++++ ENTRIES PROVIDED

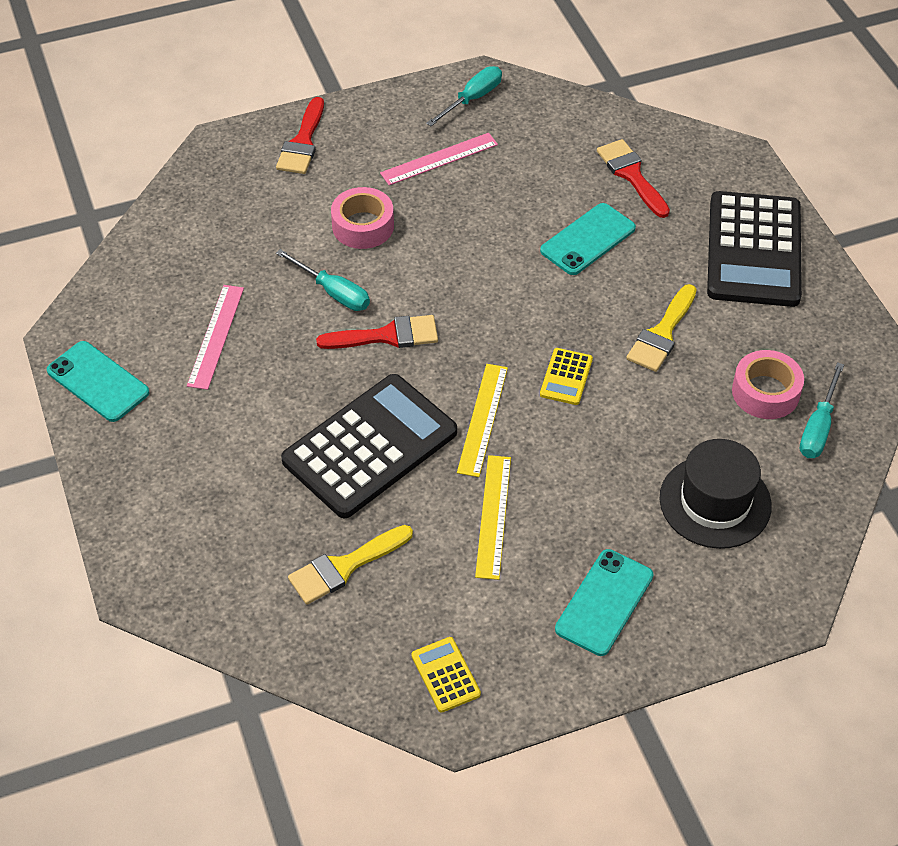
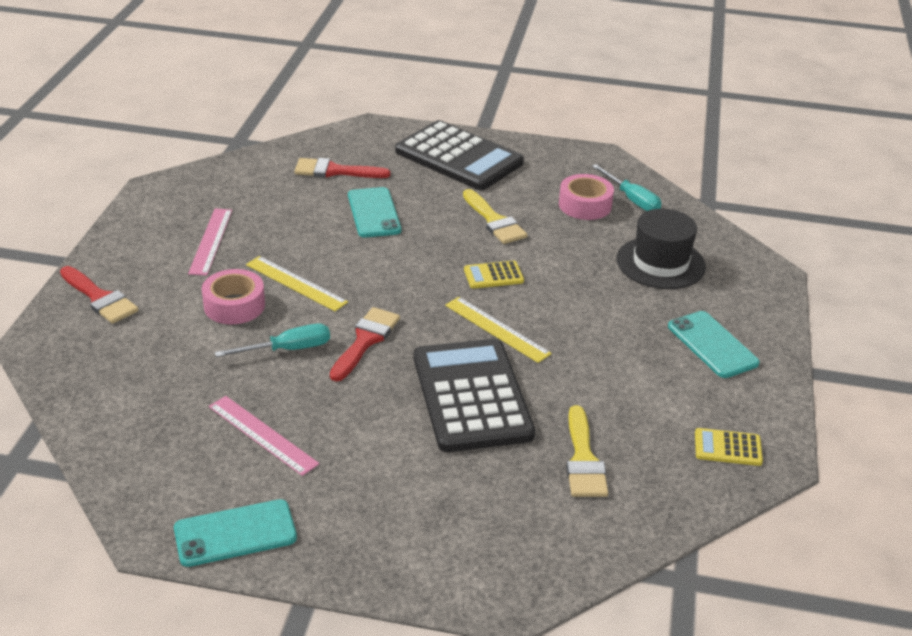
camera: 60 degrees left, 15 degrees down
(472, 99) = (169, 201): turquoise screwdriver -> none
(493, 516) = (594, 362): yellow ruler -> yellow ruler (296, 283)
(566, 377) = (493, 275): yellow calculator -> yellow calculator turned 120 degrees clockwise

++++++++
++++ ENTRIES PROVIDED

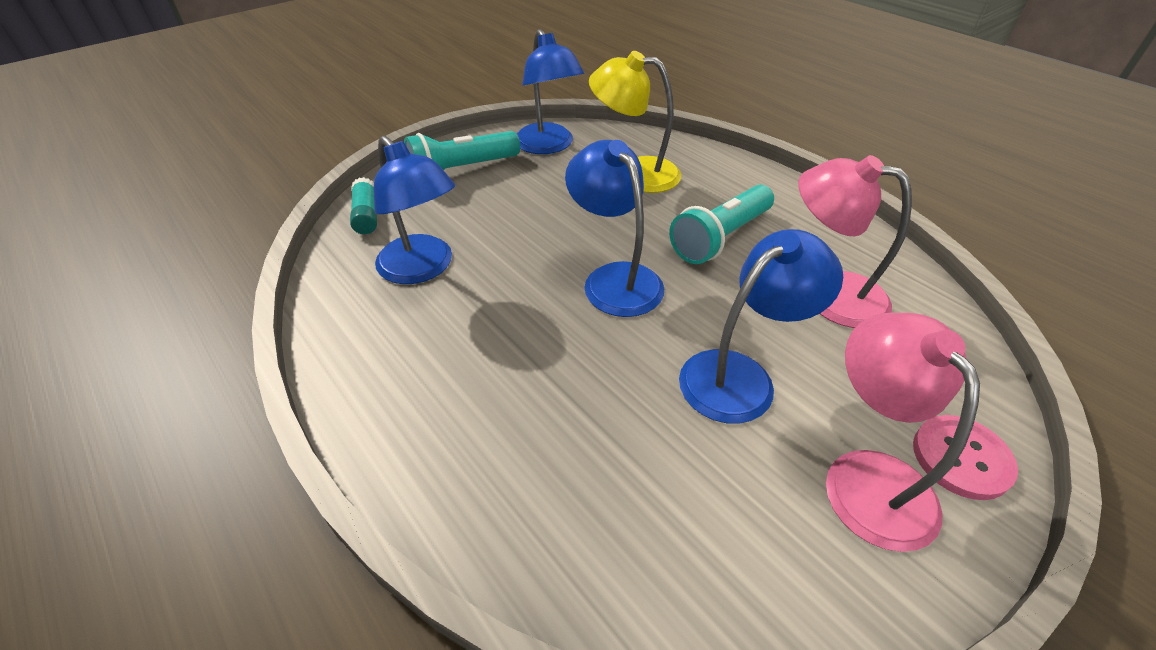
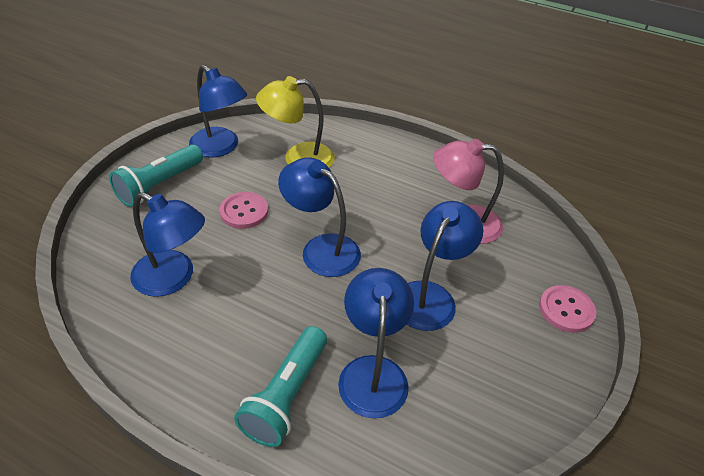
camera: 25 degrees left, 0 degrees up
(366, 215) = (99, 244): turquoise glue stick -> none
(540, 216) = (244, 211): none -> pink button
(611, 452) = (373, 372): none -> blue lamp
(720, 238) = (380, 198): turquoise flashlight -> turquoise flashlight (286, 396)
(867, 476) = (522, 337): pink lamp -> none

++++++++
++++ ENTRIES PROVIDED

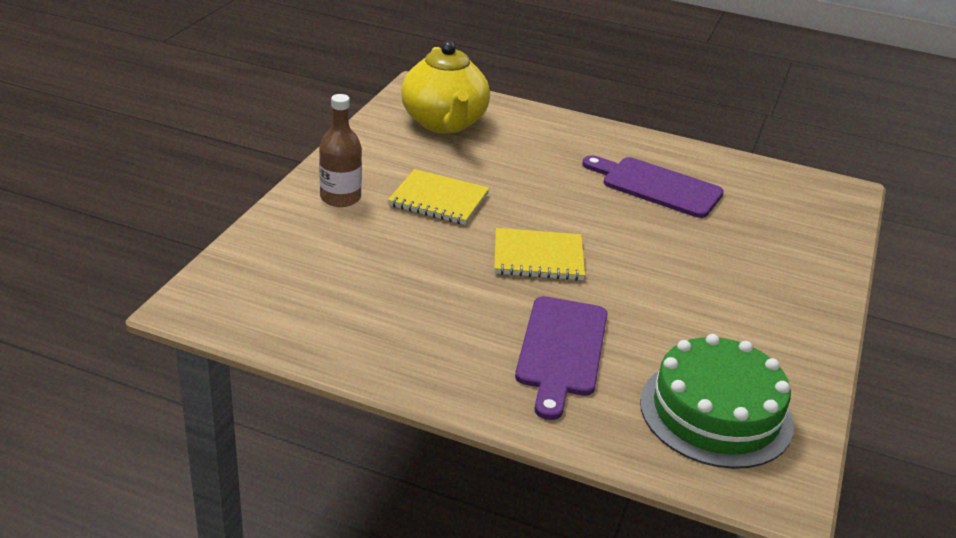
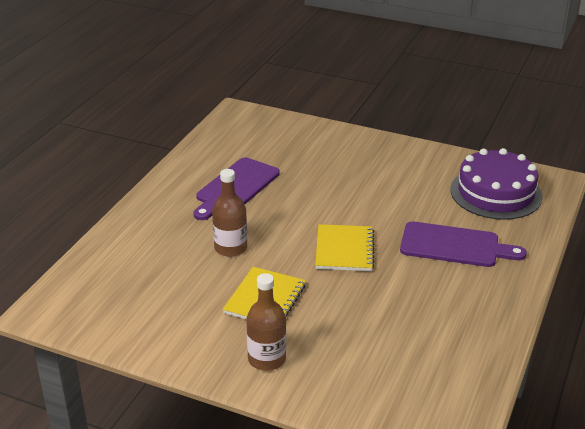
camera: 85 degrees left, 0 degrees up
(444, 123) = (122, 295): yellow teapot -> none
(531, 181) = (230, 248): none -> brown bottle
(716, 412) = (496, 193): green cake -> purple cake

++++++++

* INSTRUCTION: Whenever the string "pink" shows up in a line of the records, copy that line.

* EXERCISE SOLUTION:
(540, 216) = (244, 211): none -> pink button
(867, 476) = (522, 337): pink lamp -> none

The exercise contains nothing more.